Object change listings:
::::::

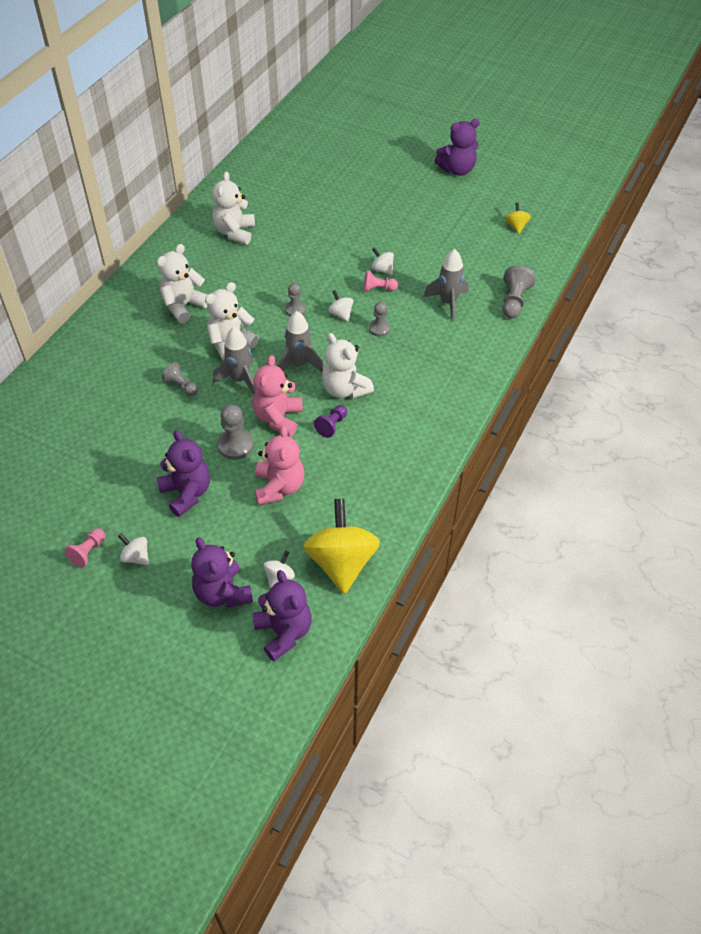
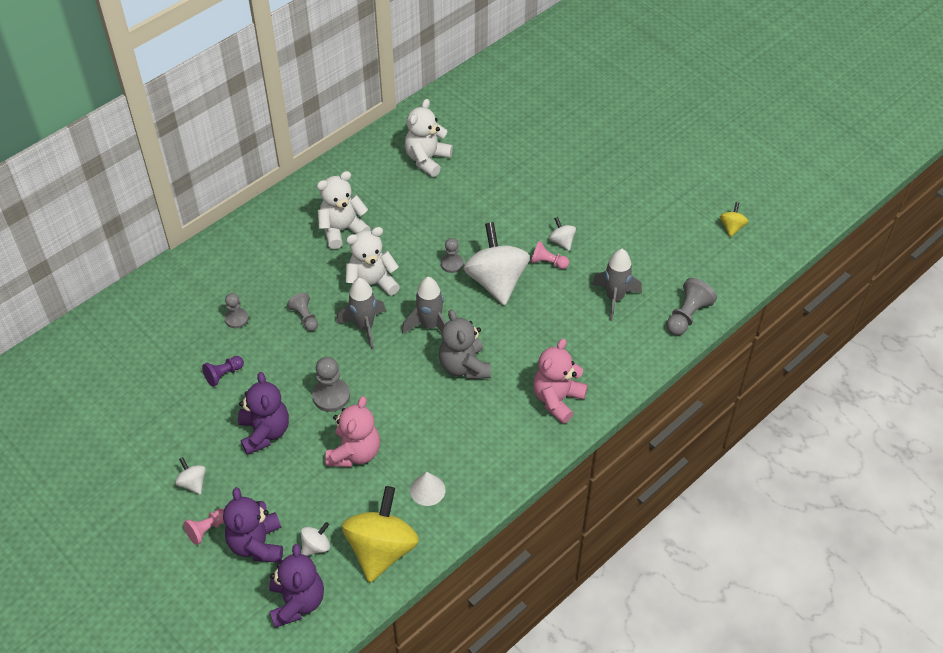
camera: 20 degrees right, 0 degrees up
(88, 552) = (152, 464): pink pawn -> pink pawn (207, 530)
(278, 418) = (384, 379): pink teddy bear -> pink teddy bear (557, 399)
(332, 425) = (434, 402): purple pawn -> purple pawn (223, 374)
(341, 314) = (496, 281): white spinning top -> white spinning top, size x2.25
(345, 389) = (464, 366): white teddy bear -> grey teddy bear
(360, 500) = (427, 490): none -> white cone
(379, 328) = (529, 308): grey pawn -> grey pawn (236, 319)
(457, 170) = (697, 142): purple teddy bear -> none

::::::

About this task: Write the records out again in full, exactly, and skip every picture.

Solution below:
camera: 20 degrees right, 0 degrees up
(88, 552) = (152, 464): pink pawn -> pink pawn (207, 530)
(278, 418) = (384, 379): pink teddy bear -> pink teddy bear (557, 399)
(332, 425) = (434, 402): purple pawn -> purple pawn (223, 374)
(341, 314) = (496, 281): white spinning top -> white spinning top, size x2.25
(345, 389) = (464, 366): white teddy bear -> grey teddy bear
(360, 500) = (427, 490): none -> white cone
(379, 328) = (529, 308): grey pawn -> grey pawn (236, 319)
(457, 170) = (697, 142): purple teddy bear -> none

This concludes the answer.